■ Aim of the exercise ■
Write out every entry exactly; the pictures do not belong in the copy.

■ Excerpted records ■
---------------

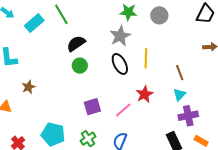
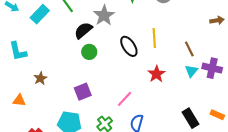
gray star: (120, 36) -> (104, 15), moved
purple square: (92, 107) -> (83, 92), moved
pink line: (123, 110) -> (125, 99), moved
purple cross: (188, 116) -> (212, 68), moved, turned 30

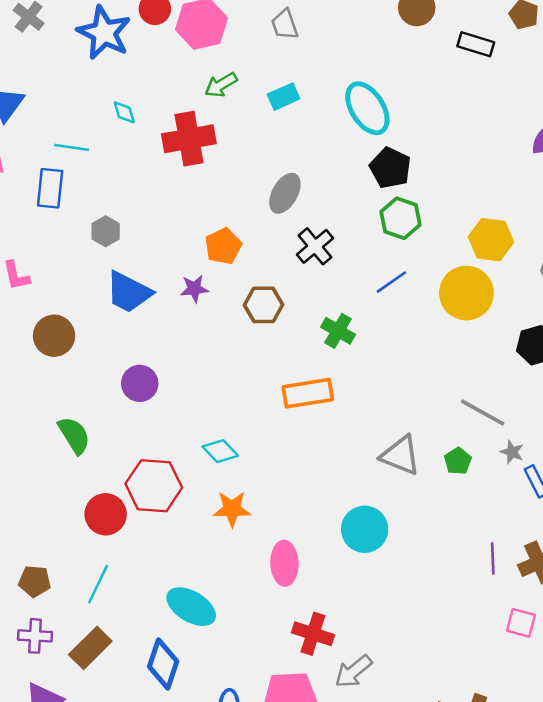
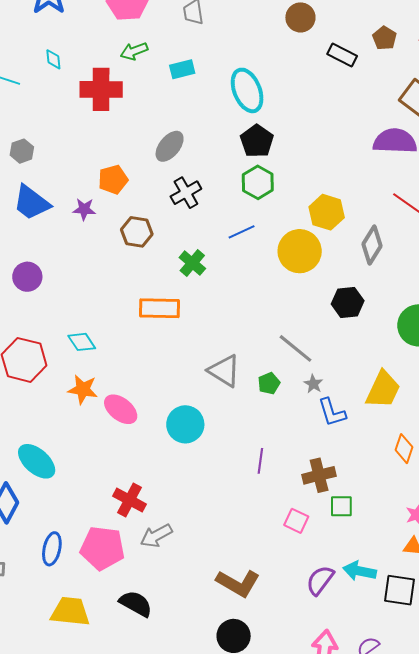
purple line: (493, 559) -> (260, 461), moved
pink ellipse: (284, 563) -> (121, 409), moved, turned -60

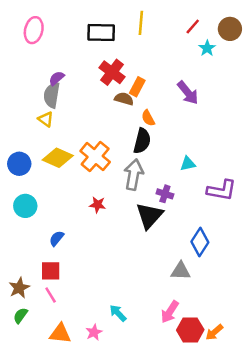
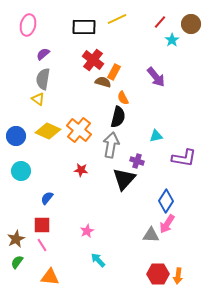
yellow line: (141, 23) -> (117, 19), turned 60
purple semicircle: (57, 78) -> (43, 54), moved
gray triangle: (181, 271) -> (151, 235), moved
pink arrow: (170, 312) -> (167, 224), moved
pink star: (94, 332) -> (87, 231), moved
orange arrow: (214, 332) -> (178, 276), turned -42

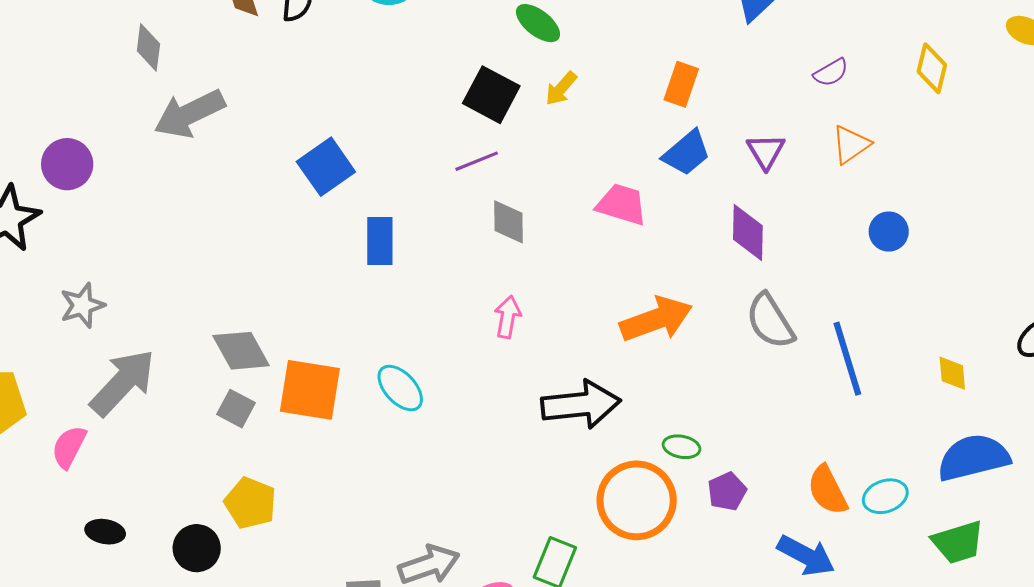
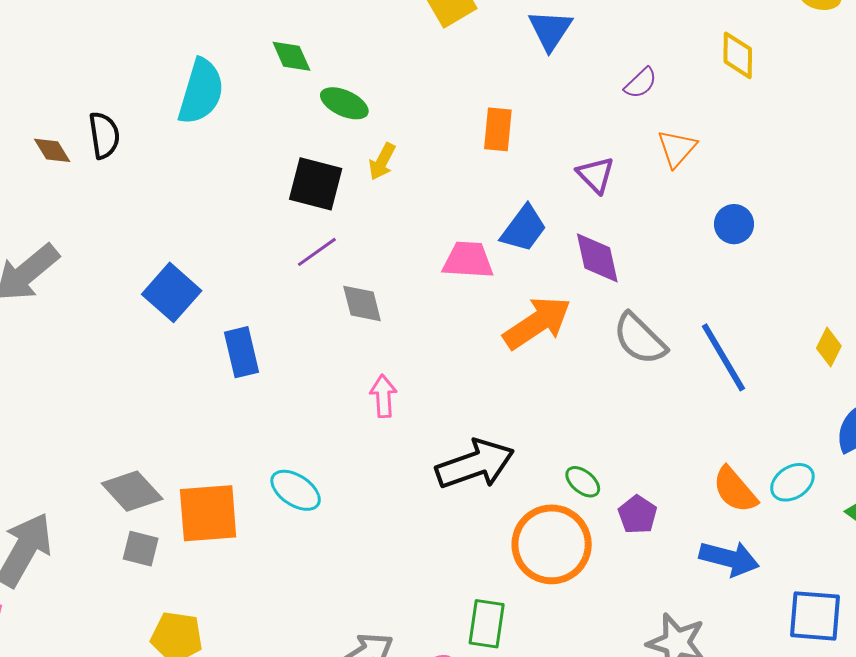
blue trapezoid: (687, 153) -> (524, 229), moved
orange arrow: (656, 319) -> (537, 323), moved
yellow diamond: (952, 373) -> (829, 347), turned 45
green ellipse: (682, 447) -> (583, 482), turned 42

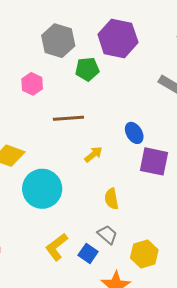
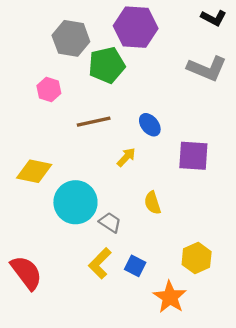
green pentagon: (87, 69) -> (107, 65), size x1.4
blue ellipse: (134, 133) -> (150, 125), moved
gray trapezoid: (107, 235) -> (110, 222), moved

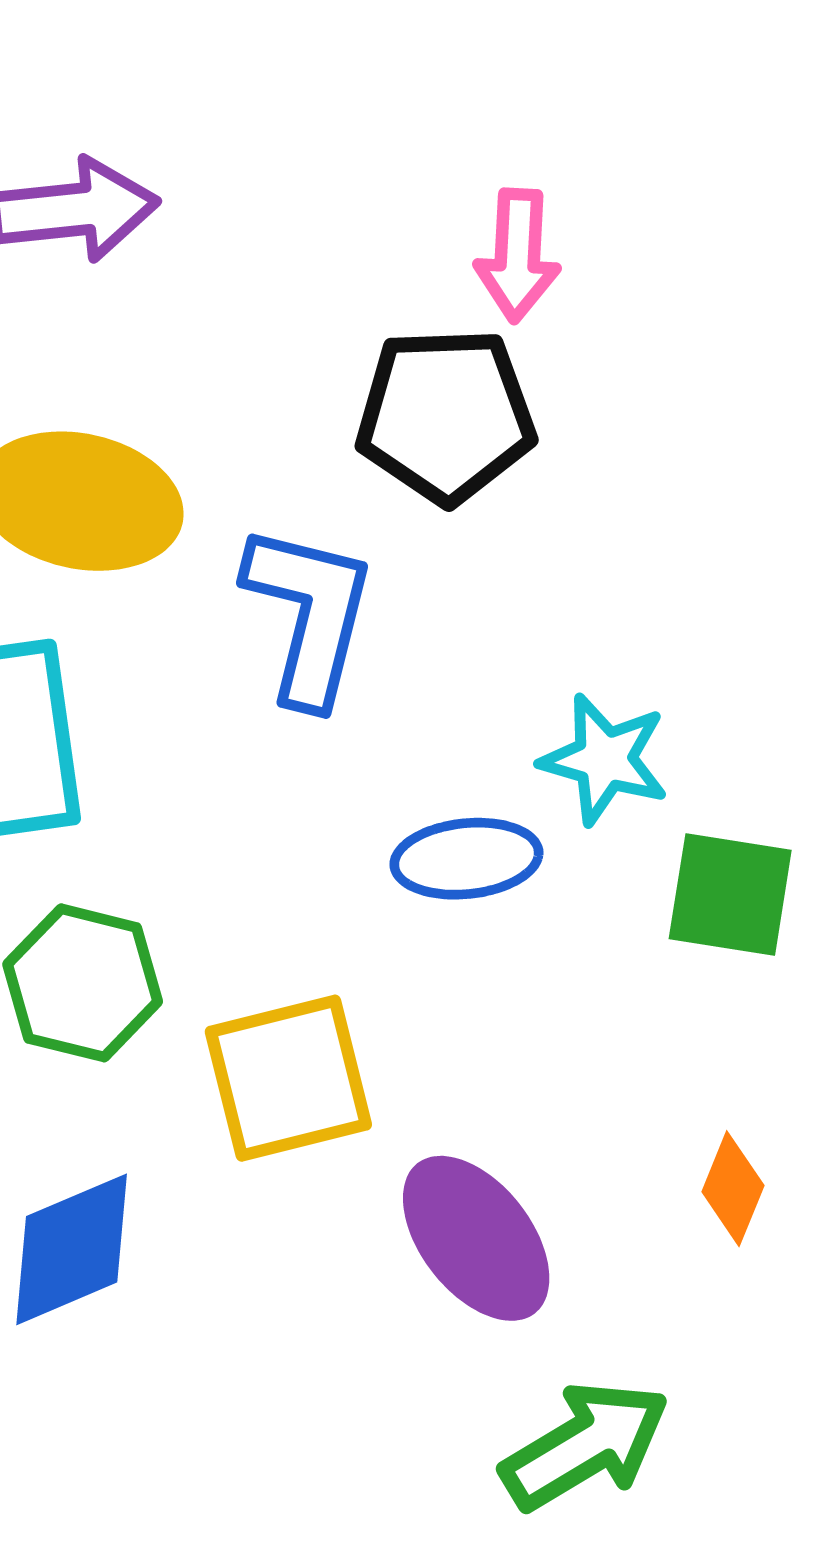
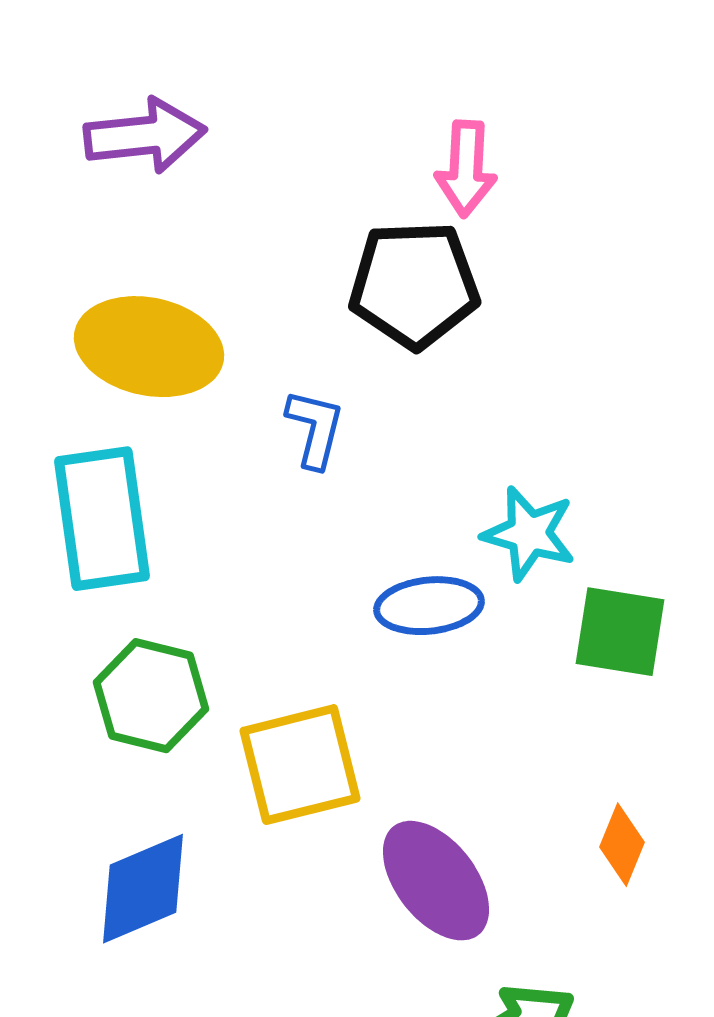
blue L-shape: (309, 614) -> (315, 429), size x0.6

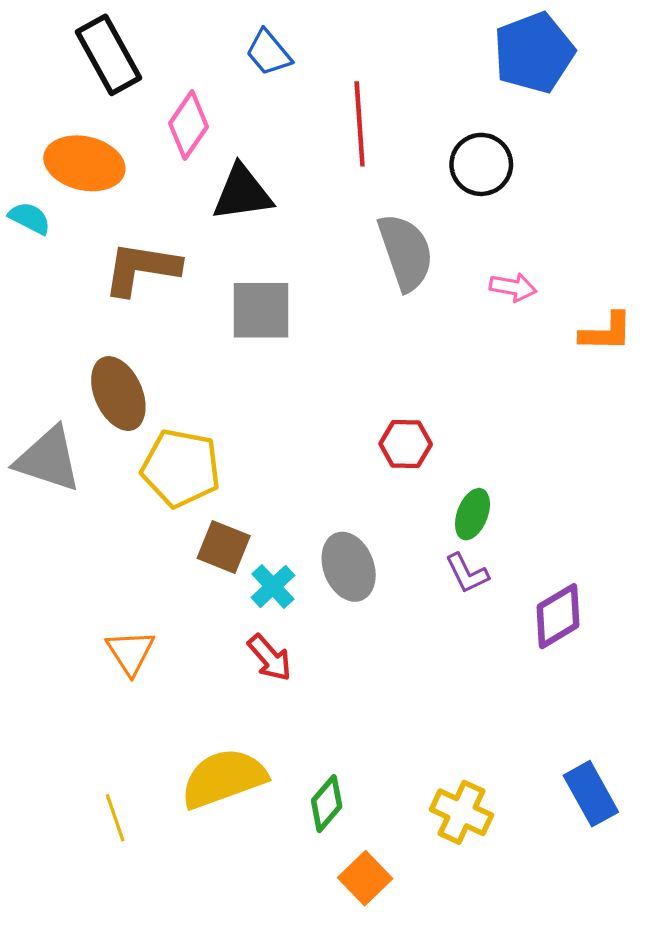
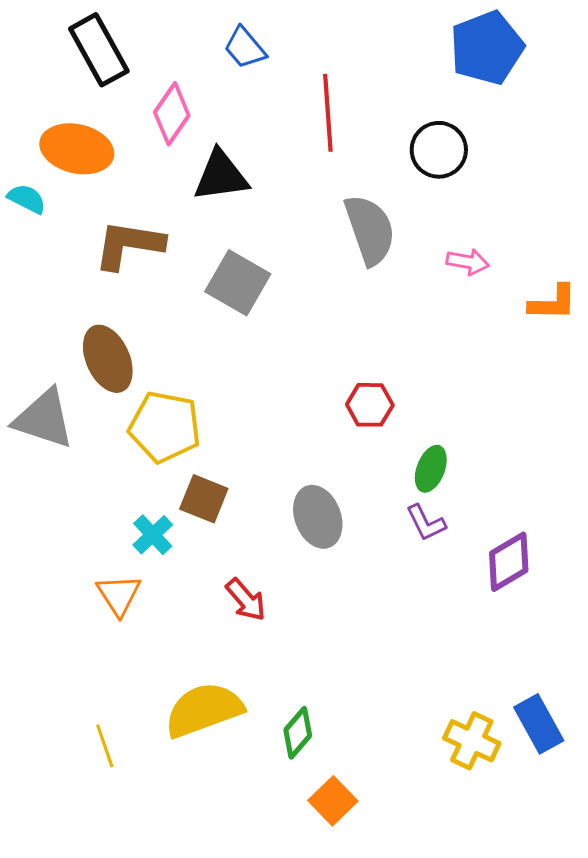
gray square: (261, 310) -> (238, 283), turned 30
cyan cross: (273, 586) -> (153, 535), moved
yellow cross: (461, 812) -> (472, 741), moved

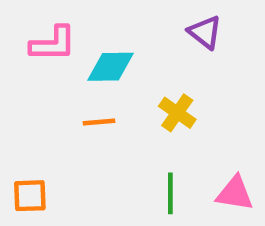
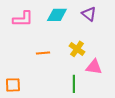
cyan diamond: (111, 67) -> (57, 15), moved
pink triangle: (235, 193) -> (94, 67), moved

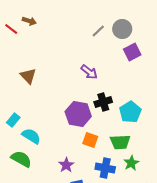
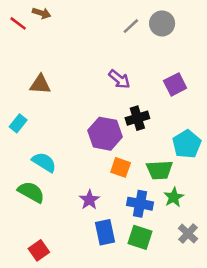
purple square: (132, 52) -> (175, 84), moved
brown triangle: (28, 76) -> (40, 84), turned -42
cyan pentagon: (130, 112) -> (187, 144), moved
cyan rectangle: (13, 120) -> (18, 123), moved

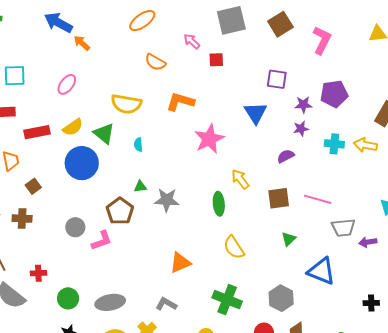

---------------

■ Task response ■
gray star: (120, 36) -> (104, 15), moved
purple square: (92, 107) -> (83, 92), moved
pink line: (123, 110) -> (125, 99), moved
purple cross: (188, 116) -> (212, 68), moved, turned 30

purple line: (493, 559) -> (260, 461), moved
pink ellipse: (284, 563) -> (121, 409), moved, turned -60

yellow line: (141, 23) -> (117, 19), turned 60
purple semicircle: (57, 78) -> (43, 54), moved
gray triangle: (181, 271) -> (151, 235), moved
pink arrow: (170, 312) -> (167, 224), moved
pink star: (94, 332) -> (87, 231), moved
orange arrow: (214, 332) -> (178, 276), turned -42

blue trapezoid: (687, 153) -> (524, 229), moved
orange arrow: (656, 319) -> (537, 323), moved
yellow diamond: (952, 373) -> (829, 347), turned 45
green ellipse: (682, 447) -> (583, 482), turned 42

green pentagon: (87, 69) -> (107, 65), size x1.4
blue ellipse: (134, 133) -> (150, 125), moved
gray trapezoid: (107, 235) -> (110, 222), moved

blue L-shape: (309, 614) -> (315, 429), size x0.6

gray square: (261, 310) -> (238, 283), turned 30
cyan cross: (273, 586) -> (153, 535), moved
yellow cross: (461, 812) -> (472, 741), moved

cyan diamond: (111, 67) -> (57, 15), moved
pink triangle: (235, 193) -> (94, 67), moved

purple square: (132, 52) -> (175, 84), moved
brown triangle: (28, 76) -> (40, 84), turned -42
cyan pentagon: (130, 112) -> (187, 144), moved
cyan rectangle: (13, 120) -> (18, 123), moved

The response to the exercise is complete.